Present every line of the listing below as a numbered list, omitting any blank lines.

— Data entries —
·····
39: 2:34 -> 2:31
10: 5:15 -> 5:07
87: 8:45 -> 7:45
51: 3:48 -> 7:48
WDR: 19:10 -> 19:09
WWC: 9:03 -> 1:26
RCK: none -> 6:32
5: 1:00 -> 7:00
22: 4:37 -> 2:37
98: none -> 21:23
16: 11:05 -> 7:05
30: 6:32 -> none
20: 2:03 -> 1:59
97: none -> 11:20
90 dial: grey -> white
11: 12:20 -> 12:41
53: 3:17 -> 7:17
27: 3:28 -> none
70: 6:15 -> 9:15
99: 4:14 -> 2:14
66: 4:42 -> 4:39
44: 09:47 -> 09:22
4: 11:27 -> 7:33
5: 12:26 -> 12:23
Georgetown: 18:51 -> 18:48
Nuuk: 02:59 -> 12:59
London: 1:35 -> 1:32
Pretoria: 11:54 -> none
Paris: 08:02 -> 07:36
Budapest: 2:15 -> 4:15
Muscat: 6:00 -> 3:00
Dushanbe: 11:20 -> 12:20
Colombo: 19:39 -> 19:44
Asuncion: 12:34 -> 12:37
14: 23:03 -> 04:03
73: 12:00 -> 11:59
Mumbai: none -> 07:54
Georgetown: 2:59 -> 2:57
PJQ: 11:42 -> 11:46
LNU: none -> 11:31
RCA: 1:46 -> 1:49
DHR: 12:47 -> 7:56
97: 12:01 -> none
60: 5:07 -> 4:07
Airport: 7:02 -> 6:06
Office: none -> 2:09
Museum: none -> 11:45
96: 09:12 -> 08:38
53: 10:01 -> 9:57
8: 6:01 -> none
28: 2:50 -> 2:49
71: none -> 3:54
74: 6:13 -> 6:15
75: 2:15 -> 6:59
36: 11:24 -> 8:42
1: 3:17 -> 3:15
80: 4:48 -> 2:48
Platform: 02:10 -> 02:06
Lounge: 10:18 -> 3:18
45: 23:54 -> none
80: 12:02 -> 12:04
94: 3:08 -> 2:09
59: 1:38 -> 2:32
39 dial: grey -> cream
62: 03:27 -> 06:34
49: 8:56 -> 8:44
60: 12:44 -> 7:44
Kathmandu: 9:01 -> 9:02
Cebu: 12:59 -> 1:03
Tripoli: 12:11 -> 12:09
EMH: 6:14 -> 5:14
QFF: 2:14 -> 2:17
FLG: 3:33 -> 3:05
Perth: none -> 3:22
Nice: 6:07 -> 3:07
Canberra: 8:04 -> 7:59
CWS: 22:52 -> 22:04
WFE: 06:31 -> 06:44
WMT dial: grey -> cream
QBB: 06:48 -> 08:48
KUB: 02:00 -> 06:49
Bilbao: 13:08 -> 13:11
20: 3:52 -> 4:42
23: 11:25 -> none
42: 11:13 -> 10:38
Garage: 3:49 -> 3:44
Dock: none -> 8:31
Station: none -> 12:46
·····
— The output —
1. 39: 2:34 -> 2:31
2. 10: 5:15 -> 5:07
3. 87: 8:45 -> 7:45
4. 51: 3:48 -> 7:48
5. WDR: 19:10 -> 19:09
6. WWC: 9:03 -> 1:26
7. RCK: none -> 6:32
8. 5: 1:00 -> 7:00
9. 22: 4:37 -> 2:37
10. 98: none -> 21:23
11. 16: 11:05 -> 7:05
12. 30: 6:32 -> none
13. 20: 2:03 -> 1:59
14. 97: none -> 11:20
15. 90 dial: grey -> white
16. 11: 12:20 -> 12:41
17. 53: 3:17 -> 7:17
18. 27: 3:28 -> none
19. 70: 6:15 -> 9:15
20. 99: 4:14 -> 2:14
21. 66: 4:42 -> 4:39
22. 44: 09:47 -> 09:22
23. 4: 11:27 -> 7:33
24. 5: 12:26 -> 12:23
25. Georgetown: 18:51 -> 18:48
26. Nuuk: 02:59 -> 12:59
27. London: 1:35 -> 1:32
28. Pretoria: 11:54 -> none
29. Paris: 08:02 -> 07:36
30. Budapest: 2:15 -> 4:15
31. Muscat: 6:00 -> 3:00
32. Dushanbe: 11:20 -> 12:20
33. Colombo: 19:39 -> 19:44
34. Asuncion: 12:34 -> 12:37
35. 14: 23:03 -> 04:03
36. 73: 12:00 -> 11:59
37. Mumbai: none -> 07:54
38. Georgetown: 2:59 -> 2:57
39. PJQ: 11:42 -> 11:46
40. LNU: none -> 11:31
41. RCA: 1:46 -> 1:49
42. DHR: 12:47 -> 7:56
43. 97: 12:01 -> none
44. 60: 5:07 -> 4:07
45. Airport: 7:02 -> 6:06
46. Office: none -> 2:09
47. Museum: none -> 11:45
48. 96: 09:12 -> 08:38
49. 53: 10:01 -> 9:57
50. 8: 6:01 -> none
51. 28: 2:50 -> 2:49
52. 71: none -> 3:54
53. 74: 6:13 -> 6:15
54. 75: 2:15 -> 6:59
55. 36: 11:24 -> 8:42
56. 1: 3:17 -> 3:15
57. 80: 4:48 -> 2:48
58. Platform: 02:10 -> 02:06
59. Lounge: 10:18 -> 3:18
60. 45: 23:54 -> none
61. 80: 12:02 -> 12:04
62. 94: 3:08 -> 2:09
63. 59: 1:38 -> 2:32
64. 39 dial: grey -> cream
65. 62: 03:27 -> 06:34
66. 49: 8:56 -> 8:44
67. 60: 12:44 -> 7:44
68. Kathmandu: 9:01 -> 9:02
69. Cebu: 12:59 -> 1:03
70. Tripoli: 12:11 -> 12:09
71. EMH: 6:14 -> 5:14
72. QFF: 2:14 -> 2:17
73. FLG: 3:33 -> 3:05
74. Perth: none -> 3:22
75. Nice: 6:07 -> 3:07
76. Canberra: 8:04 -> 7:59
77. CWS: 22:52 -> 22:04
78. WFE: 06:31 -> 06:44
79. WMT dial: grey -> cream
80. QBB: 06:48 -> 08:48
81. KUB: 02:00 -> 06:49
82. Bilbao: 13:08 -> 13:11
83. 20: 3:52 -> 4:42
84. 23: 11:25 -> none
85. 42: 11:13 -> 10:38
86. Garage: 3:49 -> 3:44
87. Dock: none -> 8:31
88. Station: none -> 12:46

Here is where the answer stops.